» TASK ITEM
Look through the lines below and copy each one that includes "plus".
○ ○ ○
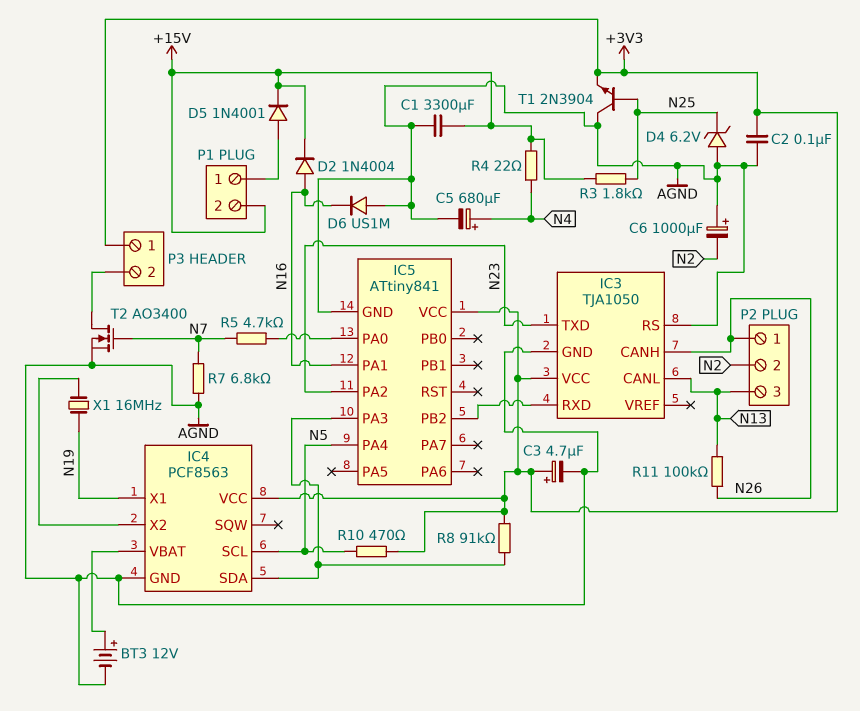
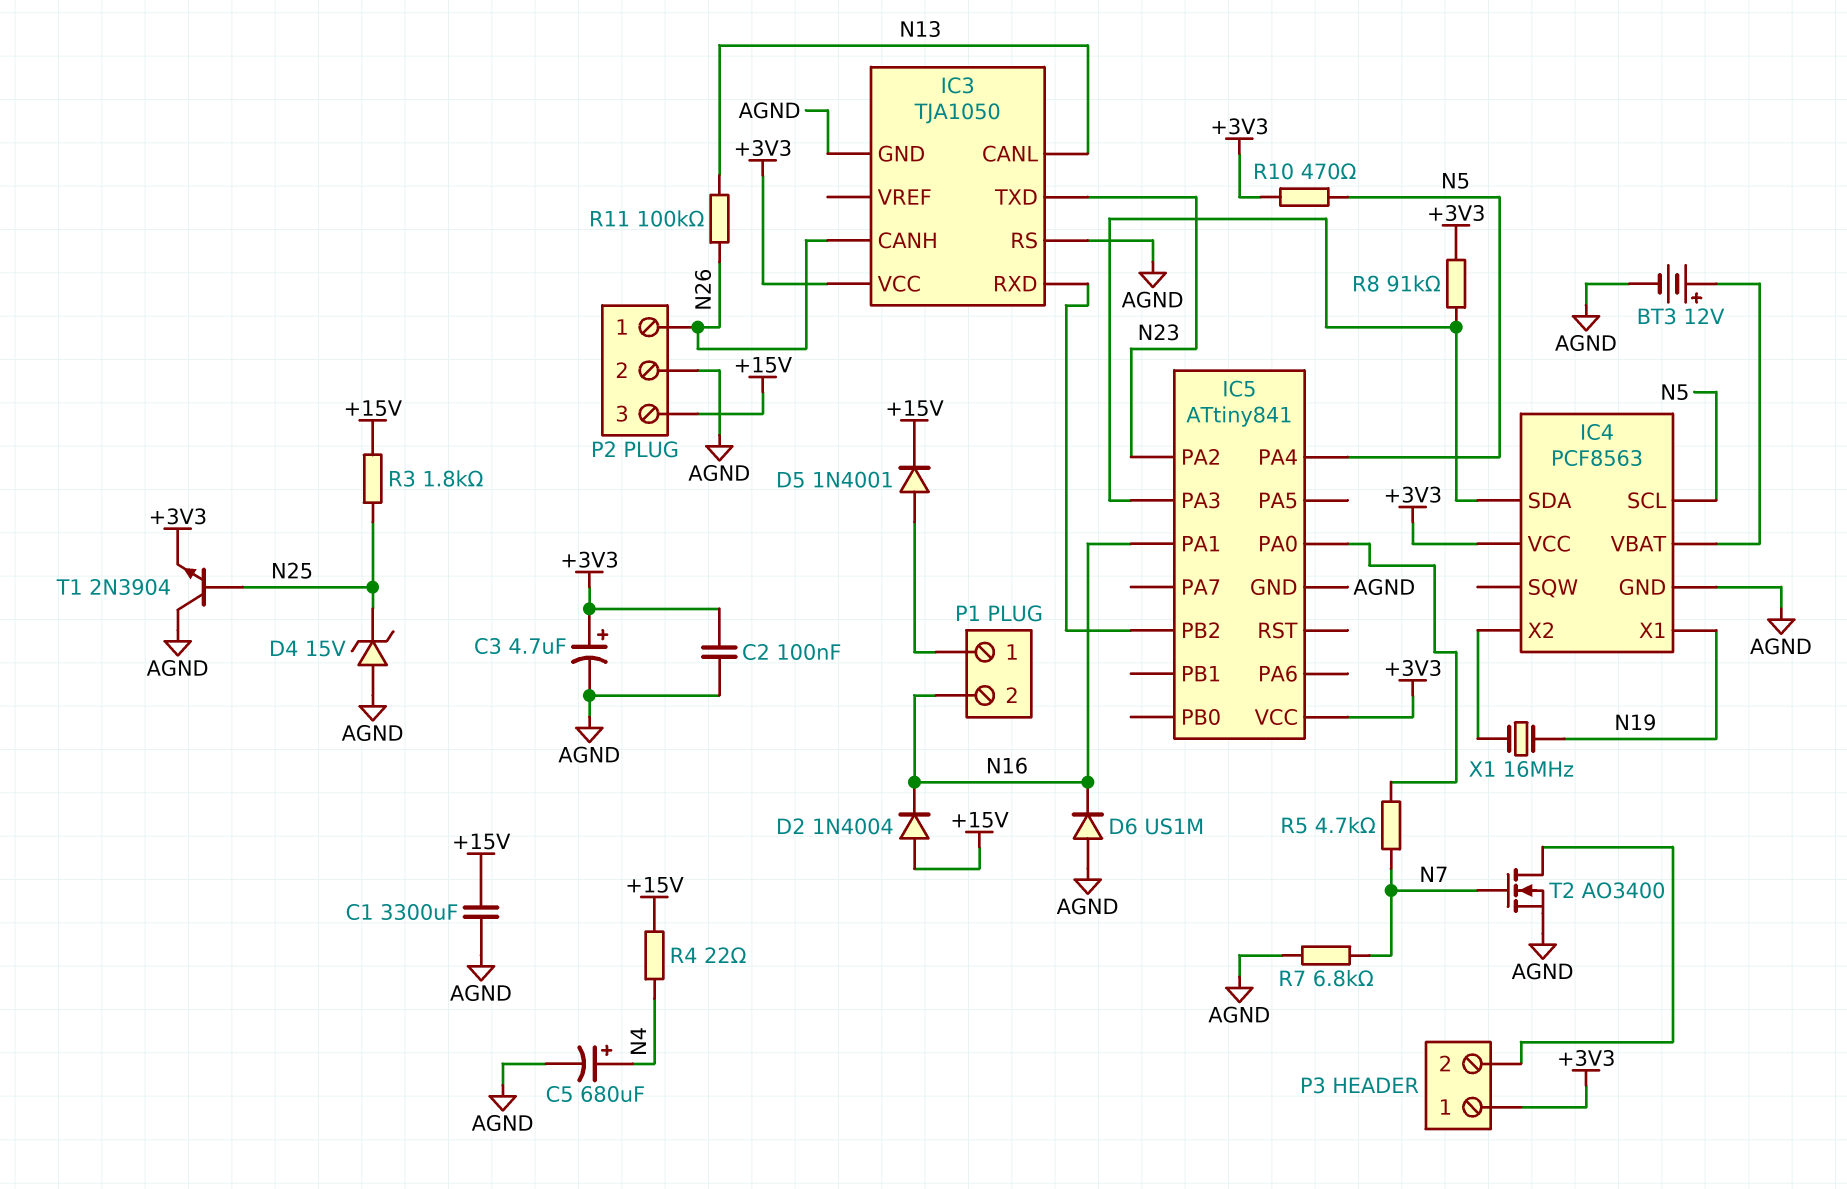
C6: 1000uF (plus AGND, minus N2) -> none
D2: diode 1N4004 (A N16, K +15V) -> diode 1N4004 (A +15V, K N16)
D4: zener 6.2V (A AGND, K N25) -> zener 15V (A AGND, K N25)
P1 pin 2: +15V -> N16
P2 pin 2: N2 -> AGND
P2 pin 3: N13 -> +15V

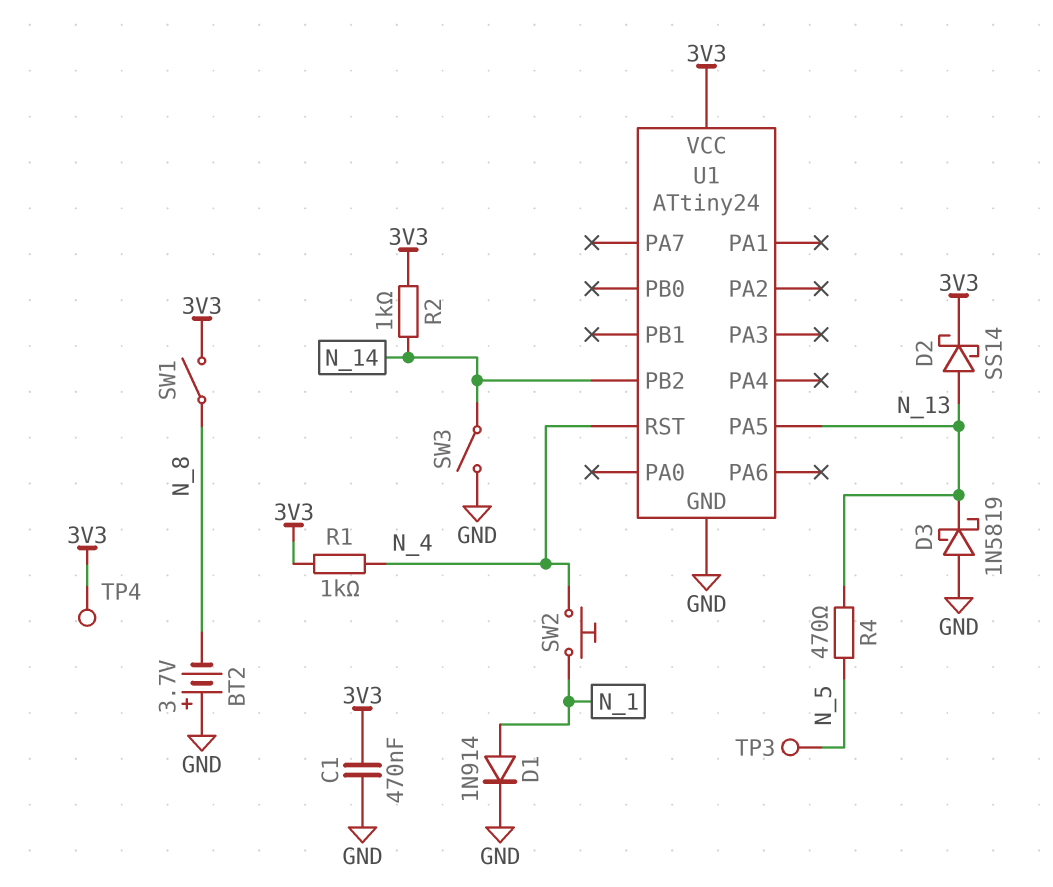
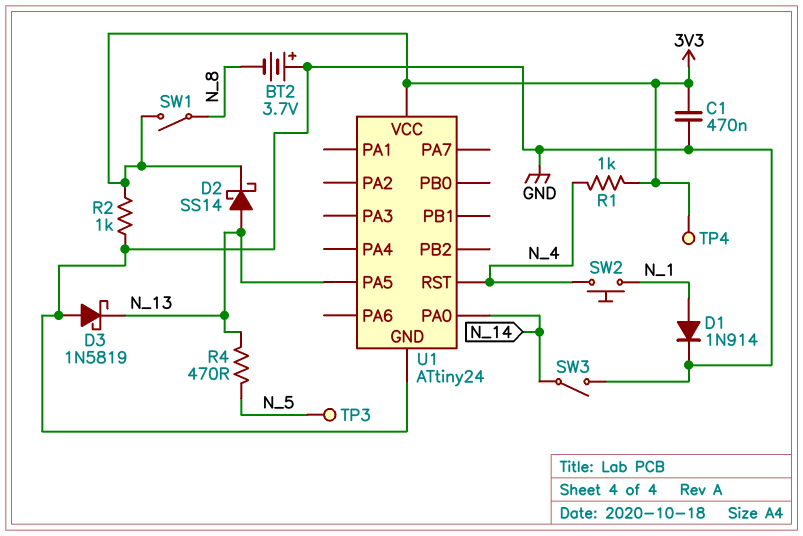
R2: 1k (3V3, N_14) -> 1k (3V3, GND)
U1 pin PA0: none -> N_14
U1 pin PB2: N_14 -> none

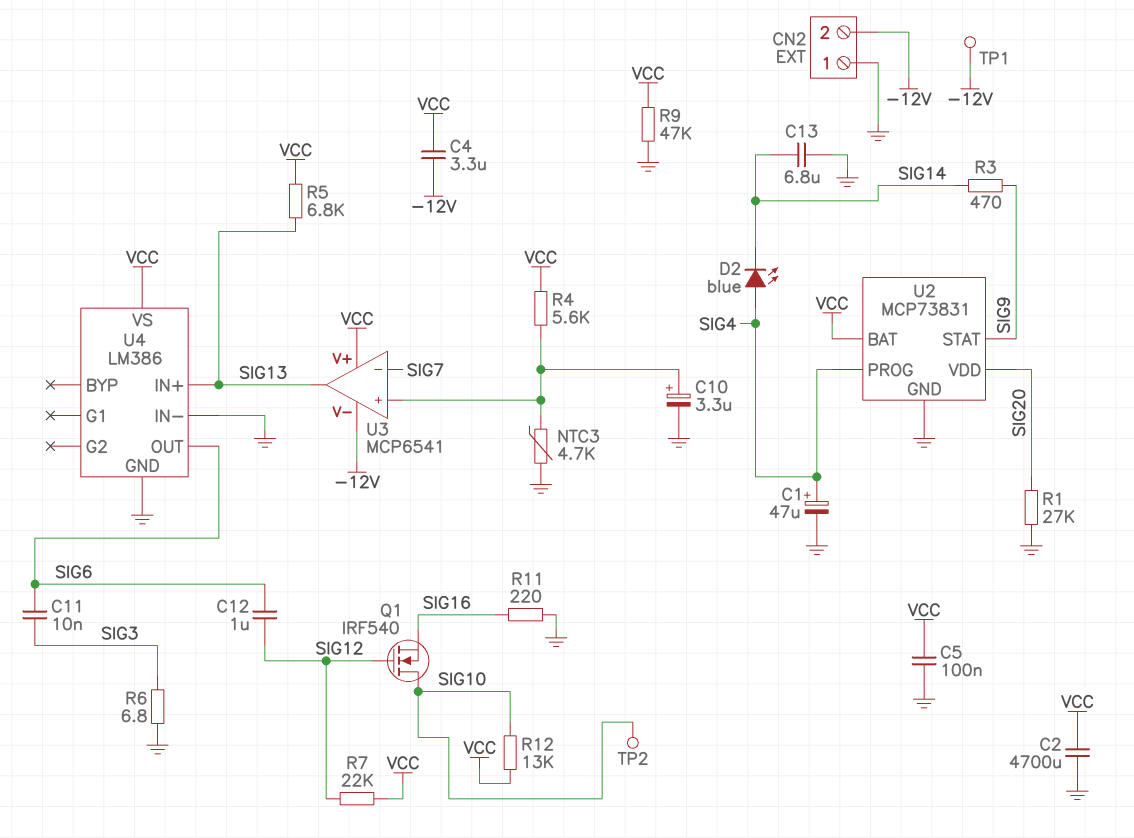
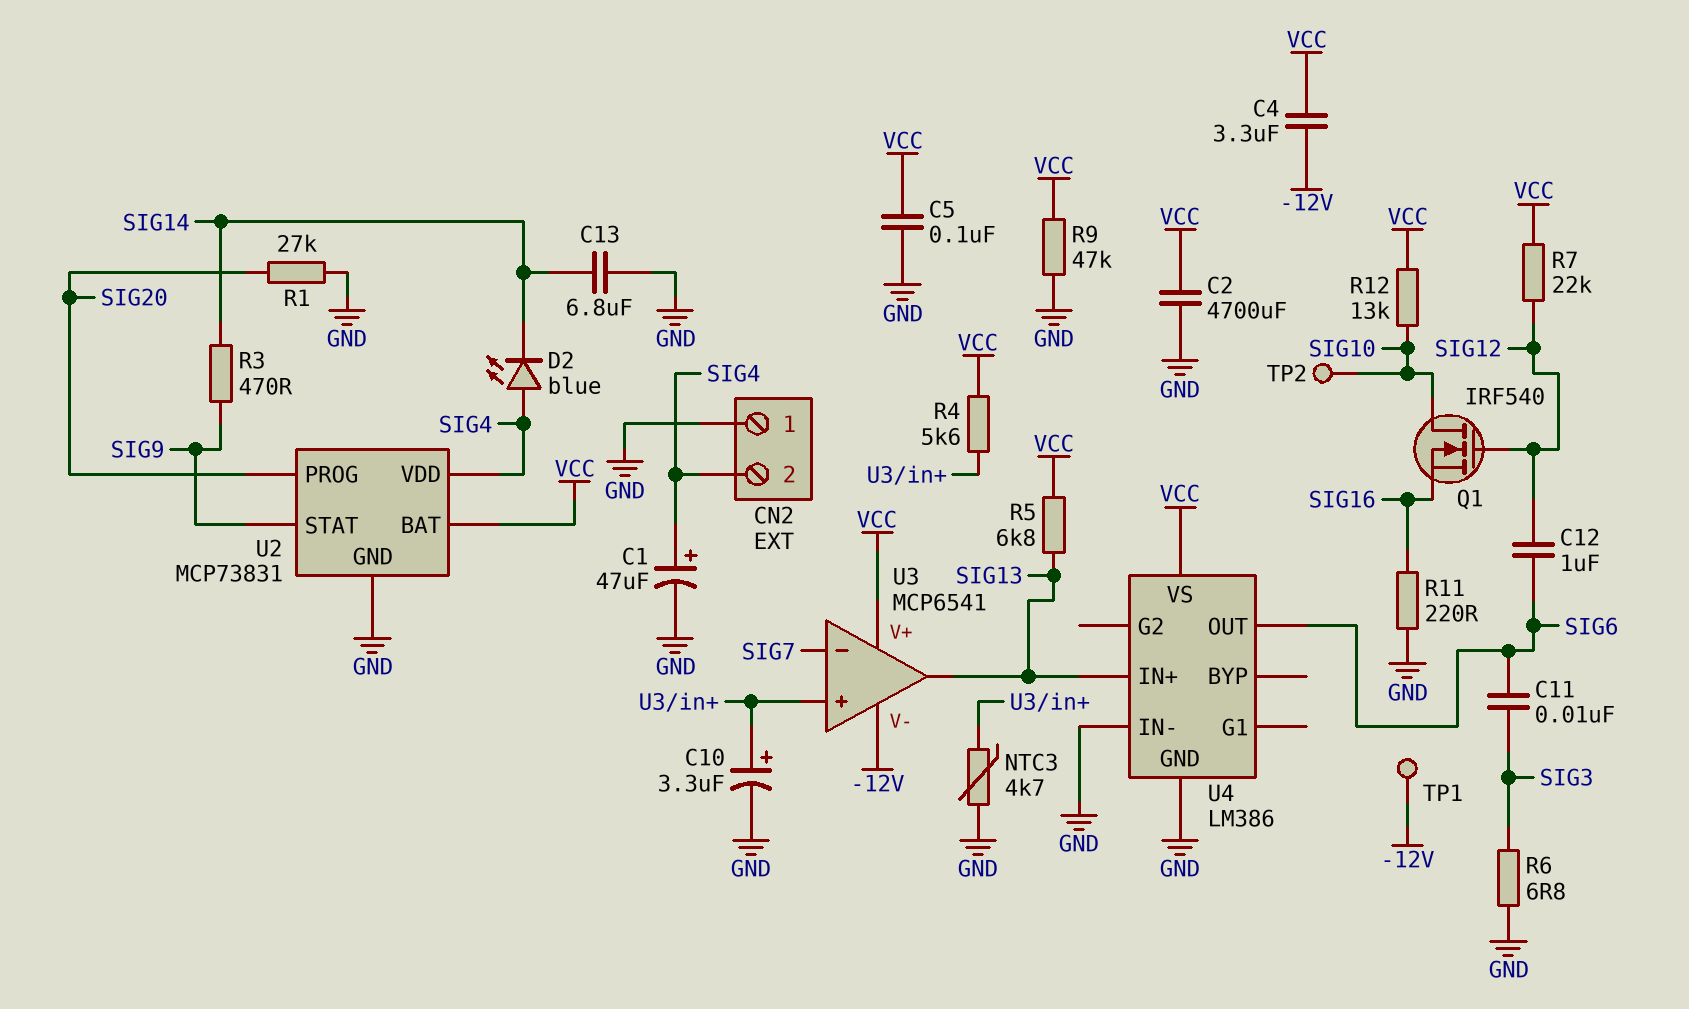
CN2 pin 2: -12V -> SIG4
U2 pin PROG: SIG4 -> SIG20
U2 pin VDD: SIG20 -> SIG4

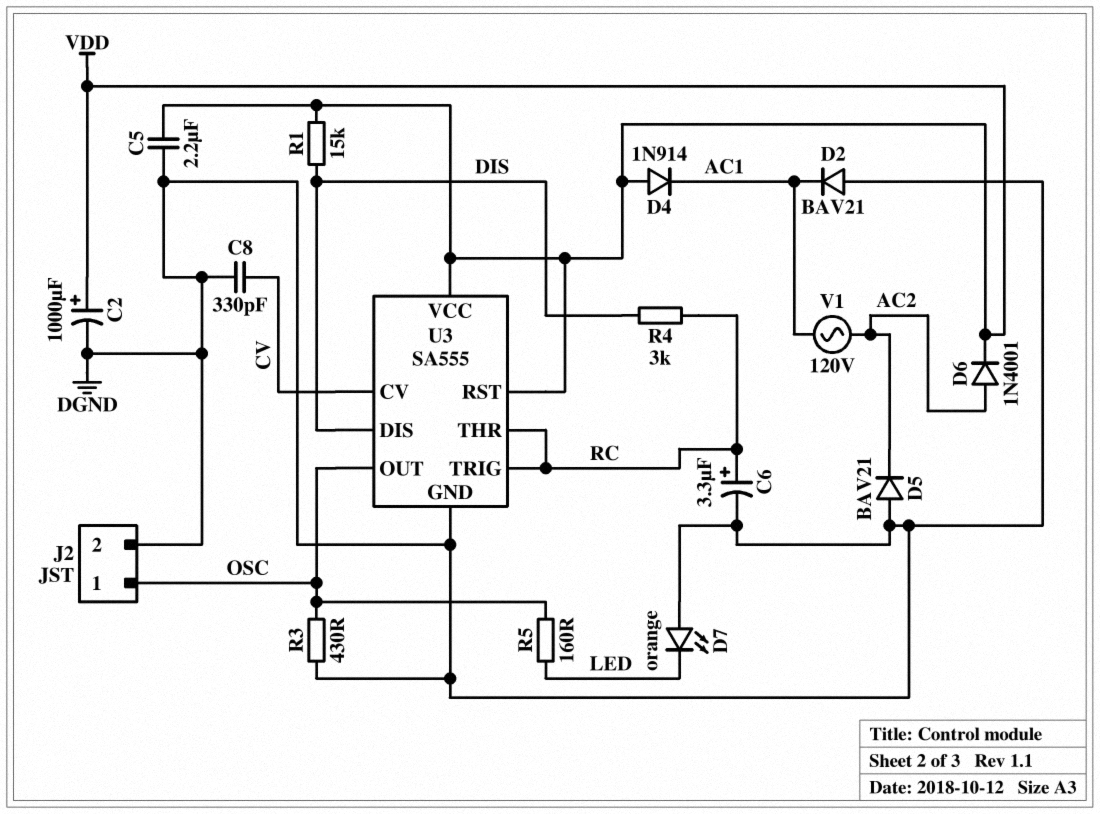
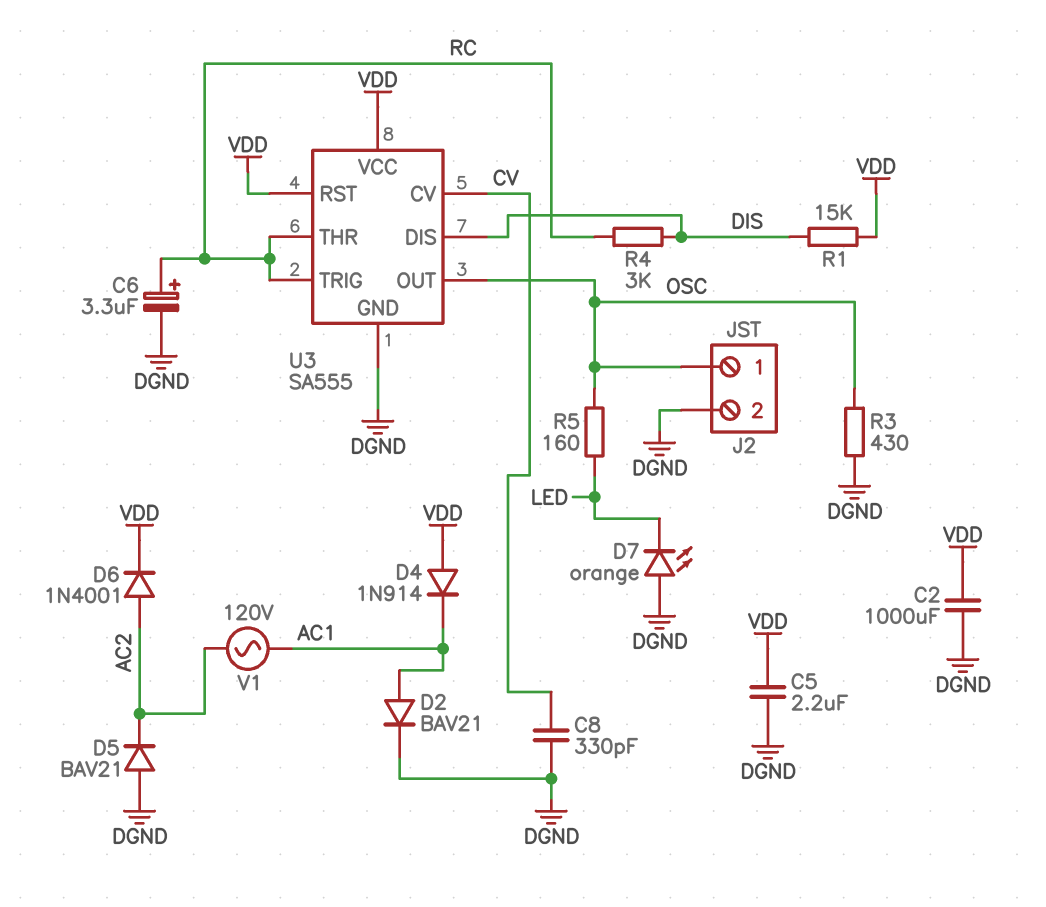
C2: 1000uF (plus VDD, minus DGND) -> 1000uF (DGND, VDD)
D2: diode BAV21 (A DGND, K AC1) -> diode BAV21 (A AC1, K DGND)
○ ○ ○
» TASK RESULT
C6: 1000uF (plus AGND, minus N2) -> none
C2: 1000uF (plus VDD, minus DGND) -> 1000uF (DGND, VDD)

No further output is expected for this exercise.